What to work on: The answer is every line in the data below that contains the word "yellow".

Data to use:
-- Opening Marker --

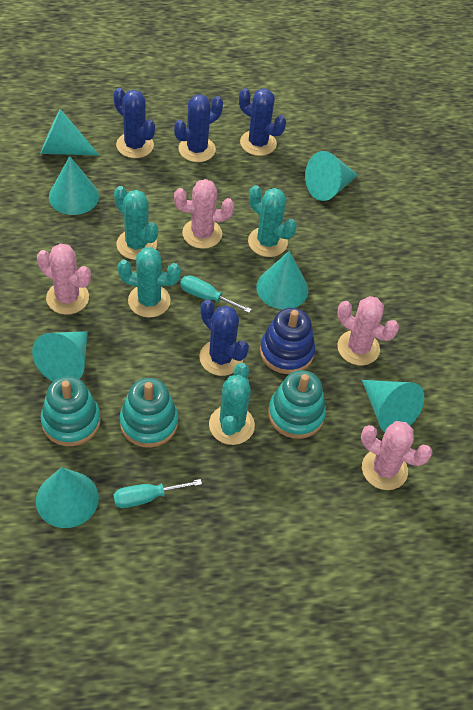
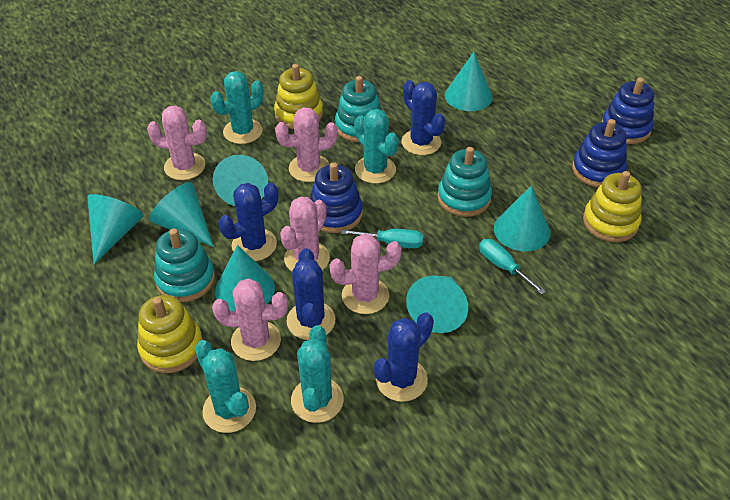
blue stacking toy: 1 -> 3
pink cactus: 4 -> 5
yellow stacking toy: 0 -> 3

-- Closing Marker --
-- Opening Marker --

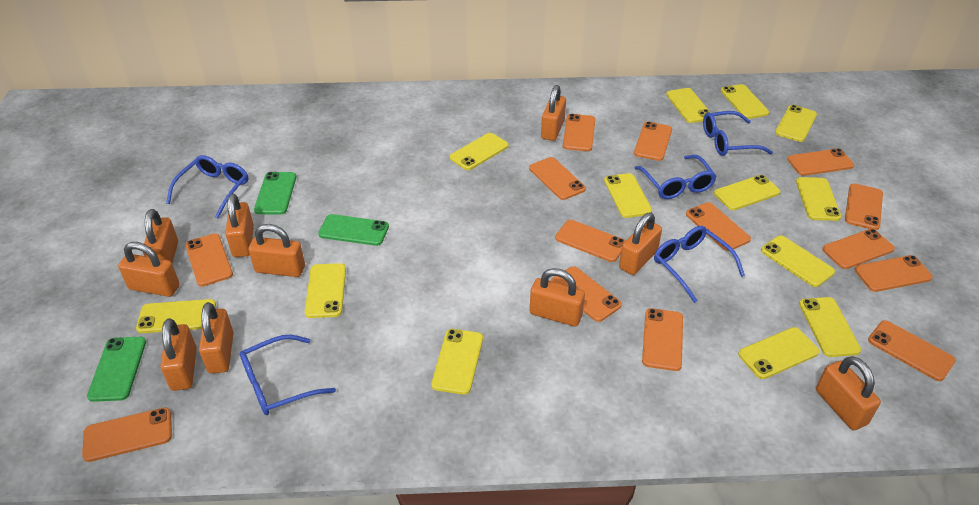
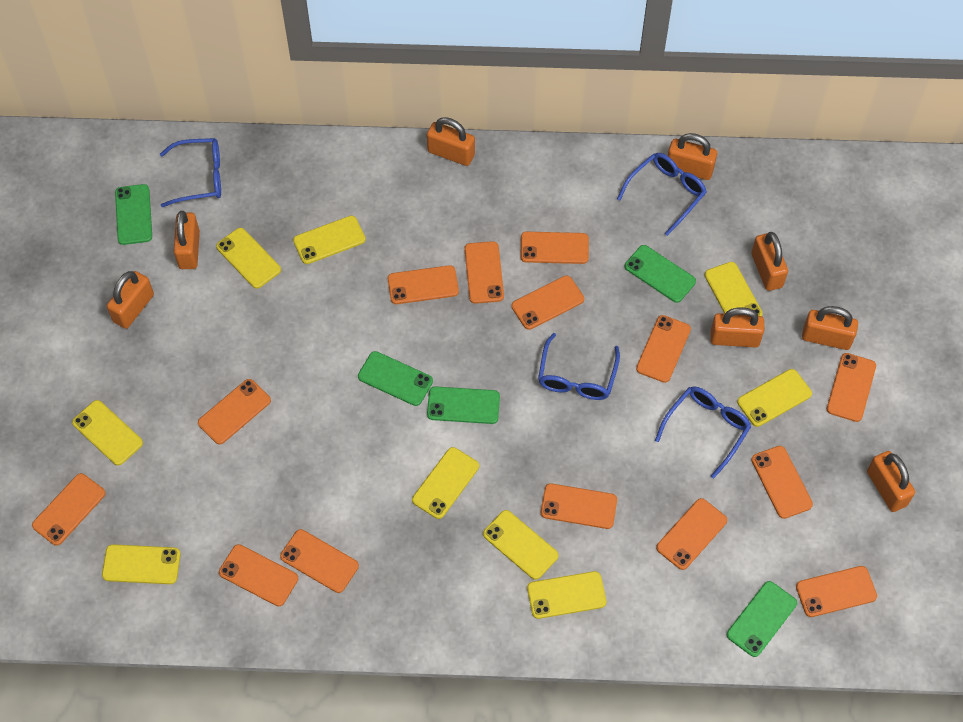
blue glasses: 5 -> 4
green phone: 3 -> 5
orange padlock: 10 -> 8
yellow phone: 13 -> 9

-- Closing Marker --

Result for this exercise:
yellow stacking toy: 0 -> 3
yellow phone: 13 -> 9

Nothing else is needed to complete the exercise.